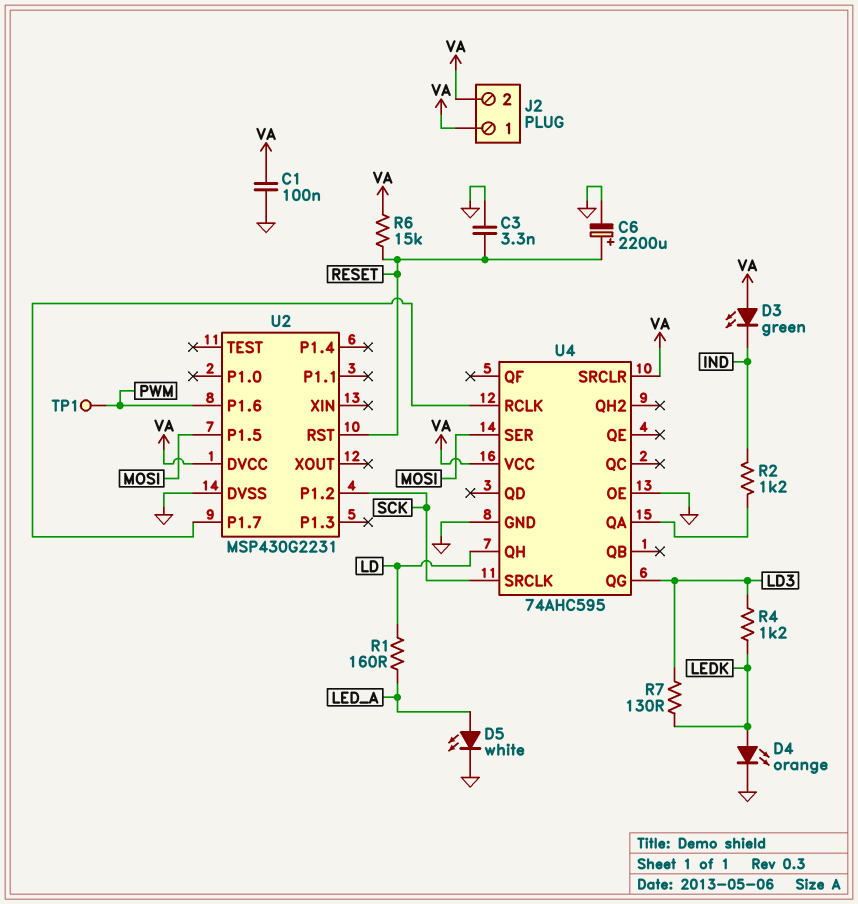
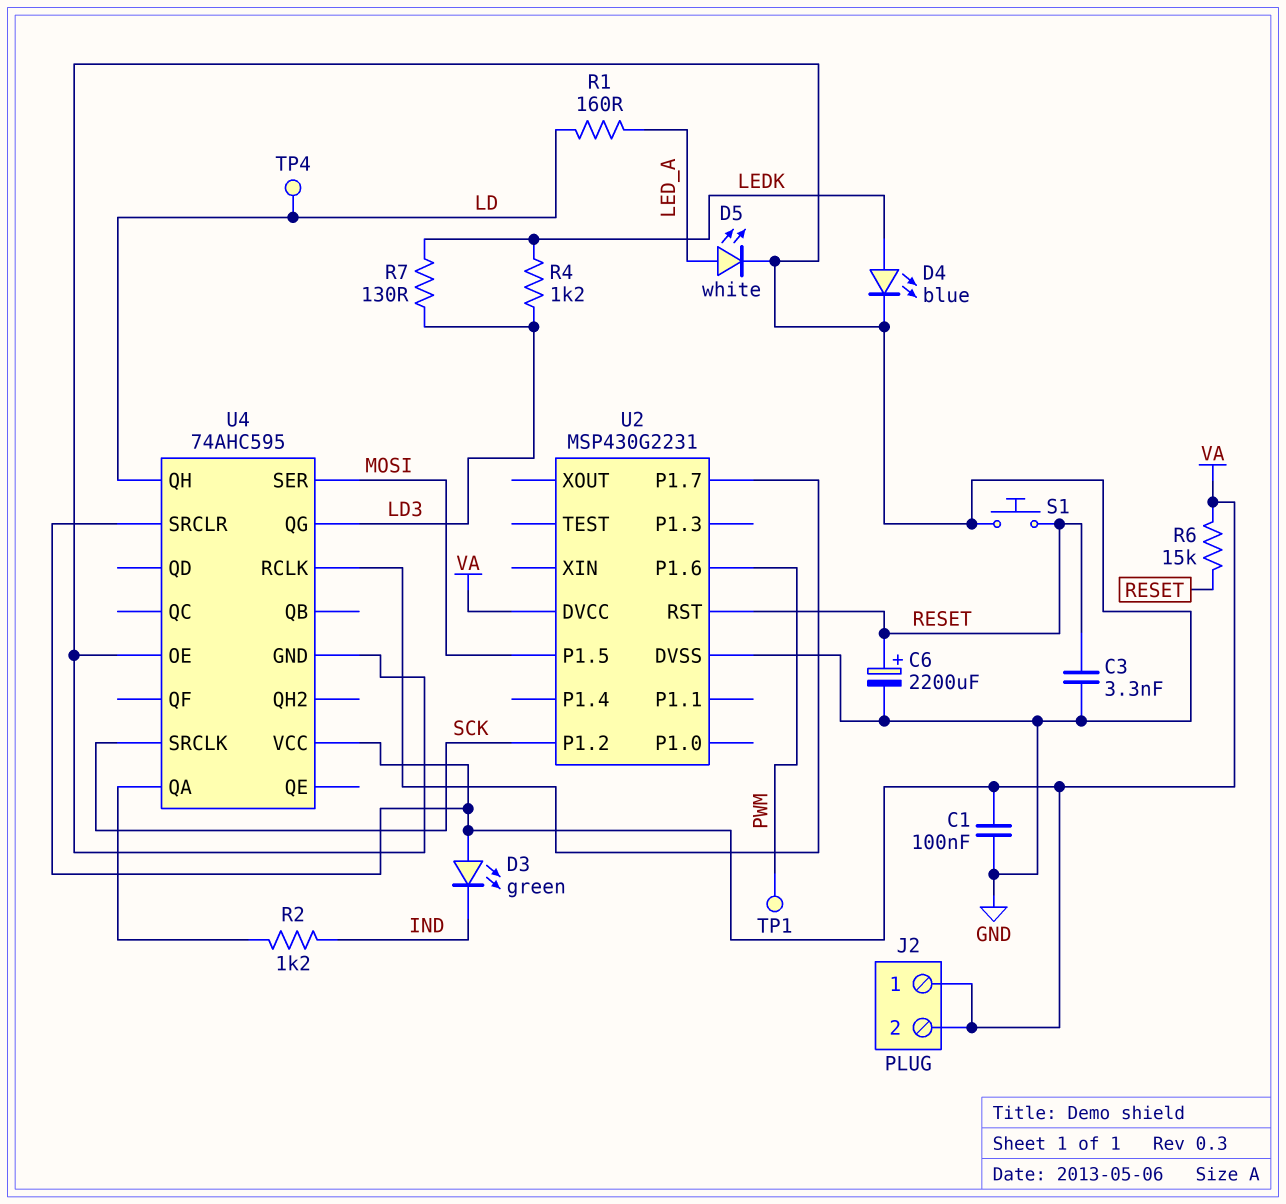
D4: LED orange (A LEDK, K GND) -> LED blue (A LEDK, K GND)
S1: none -> button (GND, RESET)
TP4: none -> test point (LD)

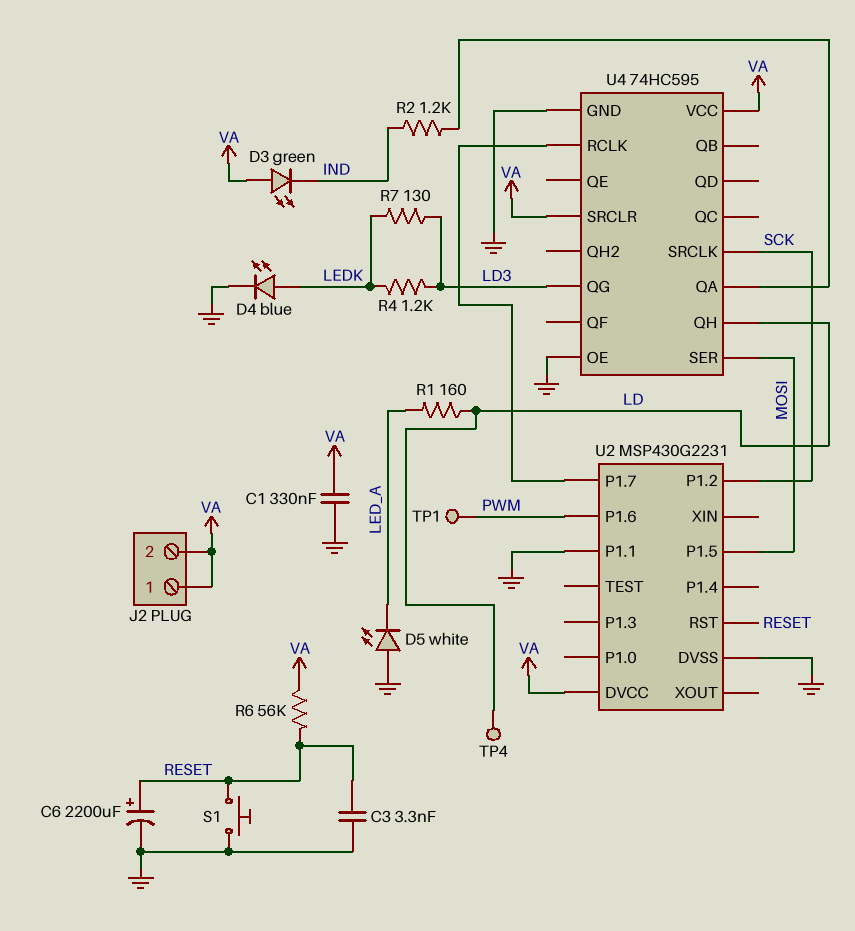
C1: 100nF (GND, VA) -> 330nF (GND, VA)
D5: LED white (A LED_A, K GND) -> LED white (A GND, K LED_A)
R6: 15k (RESET, VA) -> 56k (RESET, VA)
U2 pin P1.1: none -> GND
U4: 74AHC595 -> 74HC595

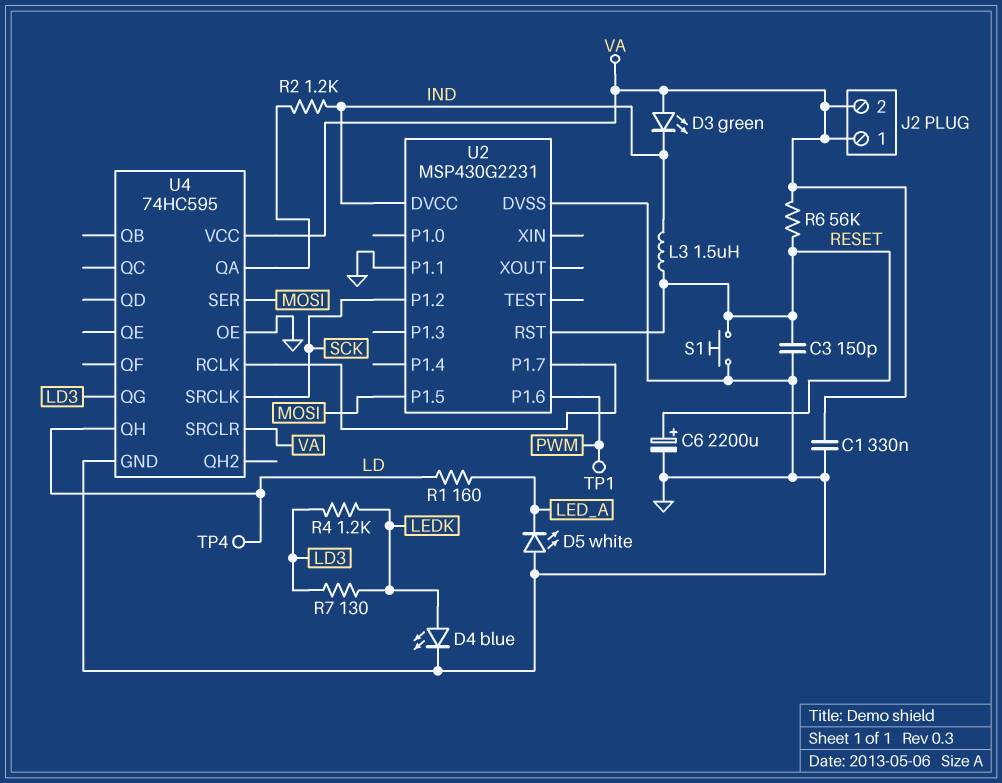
C3: 3.3nF (GND, RESET) -> 150pF (GND, RESET)
L3: none -> 1.5uH (IND, RESET)
U2 pin DVCC: VA -> IND

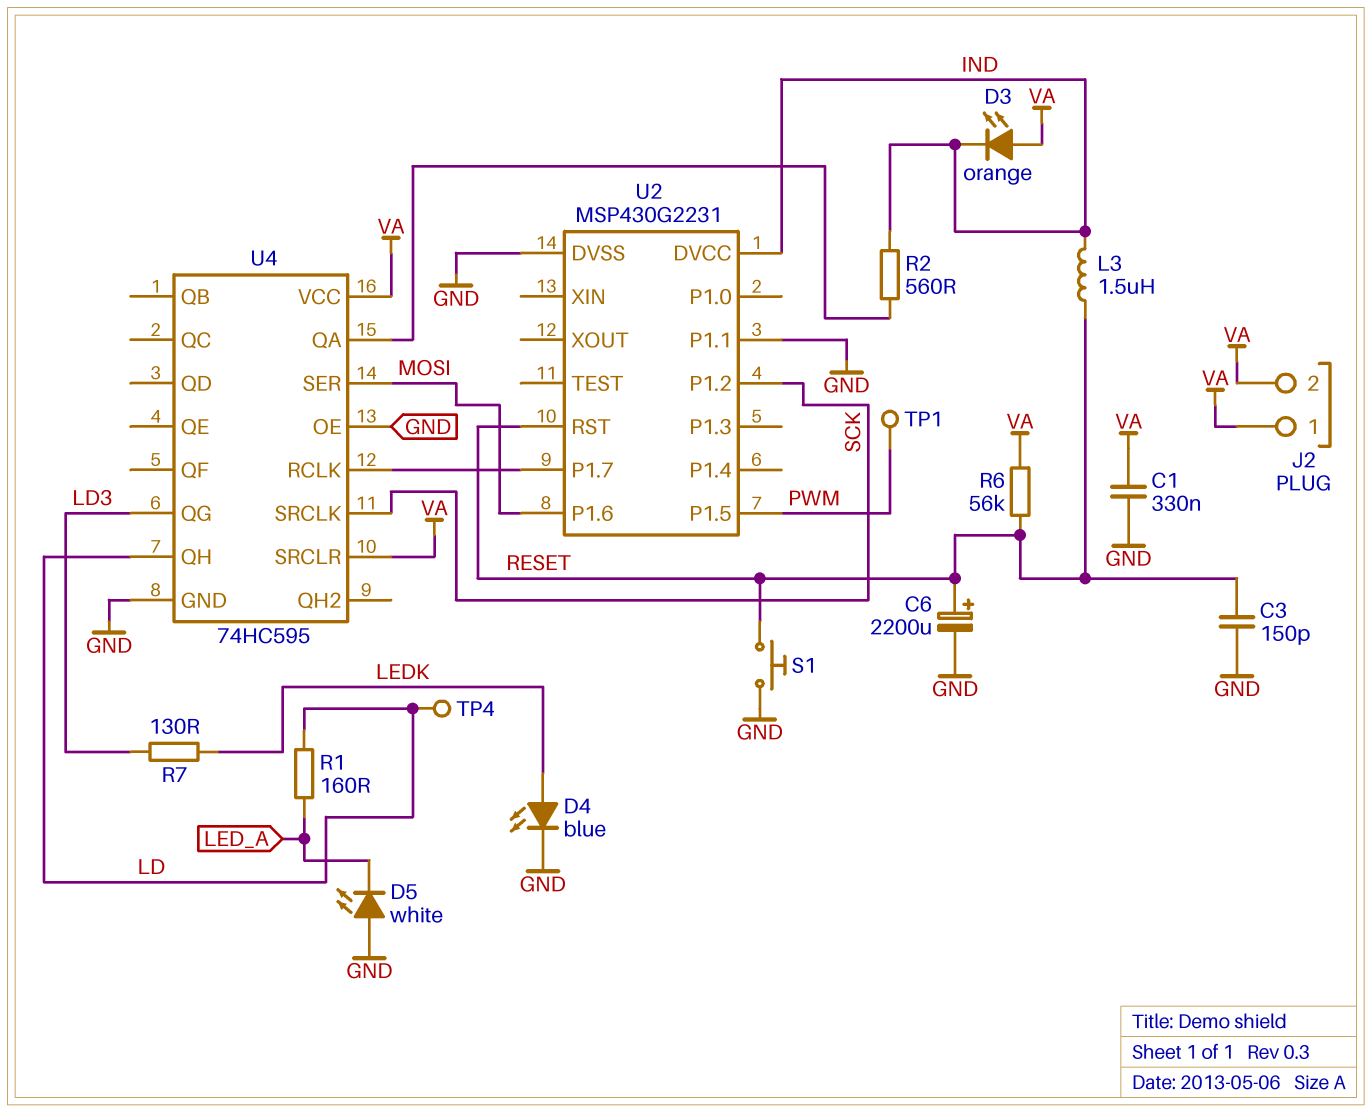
D3: LED green (A VA, K IND) -> LED orange (A VA, K IND)
R2: 1.2k (IND, U4/QA) -> 560 (IND, U4/QA)
R4: 1.2k (LD3, LEDK) -> none
U2 pin P1.5: MOSI -> PWM
U2 pin P1.6: PWM -> MOSI

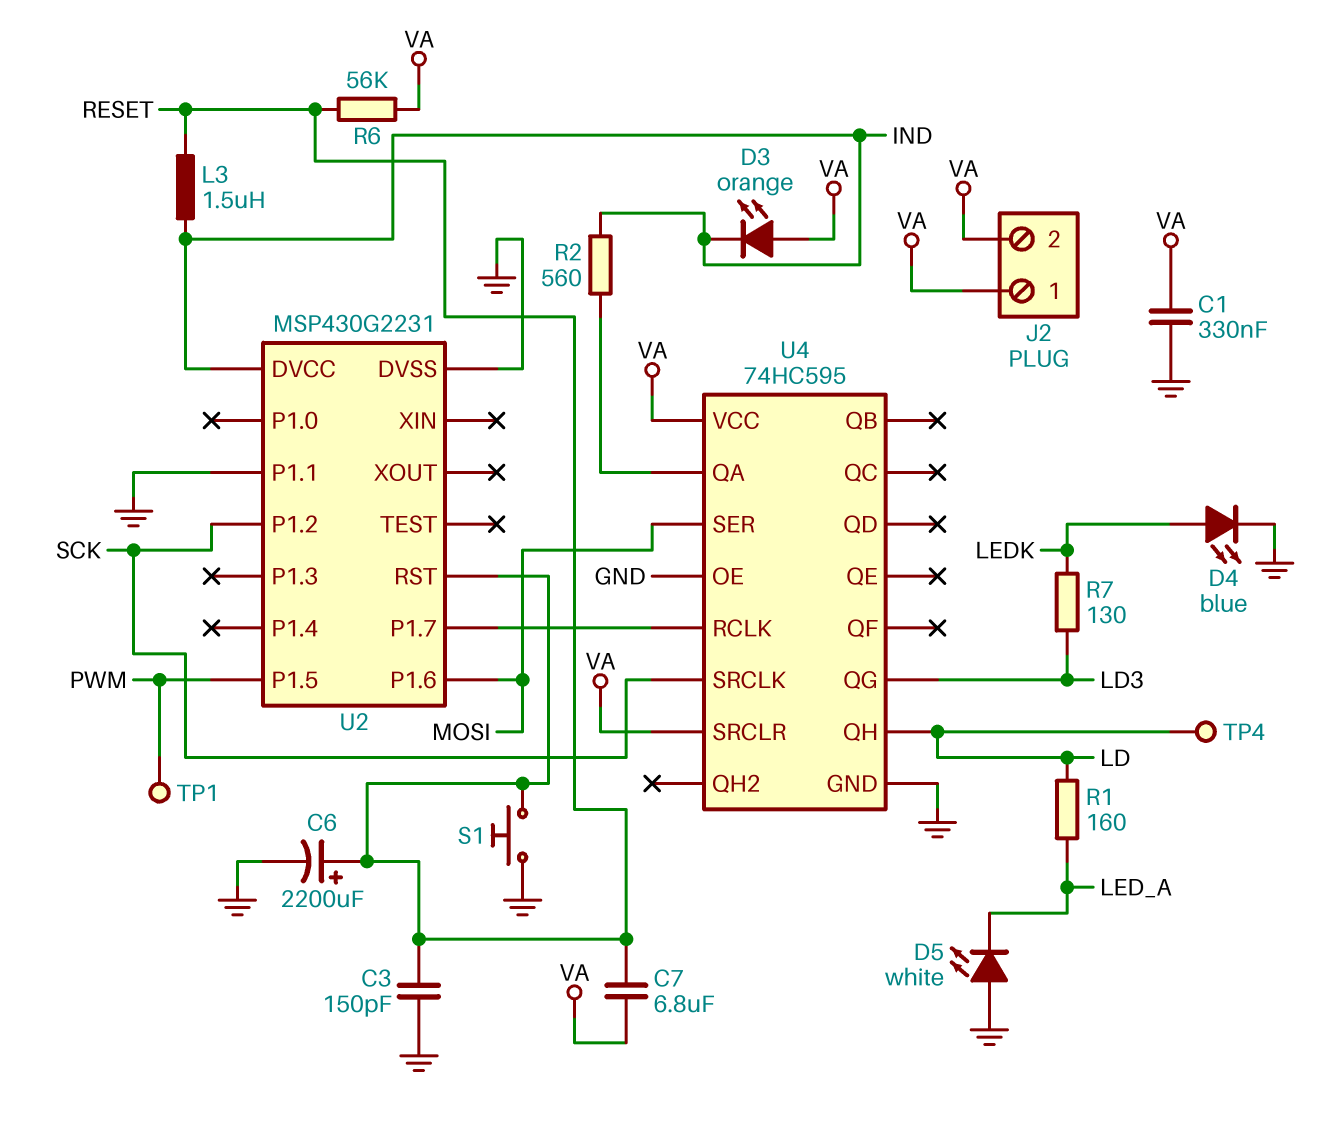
C7: none -> 6.8uF (RESET, VA)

····················

▶ _WHAT TO DO_: Your copy of the entries above must be exact and must not include pictures.

▶ _RESPONSE TO THE EXERCISE_:
D4: LED orange (A LEDK, K GND) -> LED blue (A LEDK, K GND)
S1: none -> button (GND, RESET)
TP4: none -> test point (LD)

C1: 100nF (GND, VA) -> 330nF (GND, VA)
D5: LED white (A LED_A, K GND) -> LED white (A GND, K LED_A)
R6: 15k (RESET, VA) -> 56k (RESET, VA)
U2 pin P1.1: none -> GND
U4: 74AHC595 -> 74HC595

C3: 3.3nF (GND, RESET) -> 150pF (GND, RESET)
L3: none -> 1.5uH (IND, RESET)
U2 pin DVCC: VA -> IND

D3: LED green (A VA, K IND) -> LED orange (A VA, K IND)
R2: 1.2k (IND, U4/QA) -> 560 (IND, U4/QA)
R4: 1.2k (LD3, LEDK) -> none
U2 pin P1.5: MOSI -> PWM
U2 pin P1.6: PWM -> MOSI

C7: none -> 6.8uF (RESET, VA)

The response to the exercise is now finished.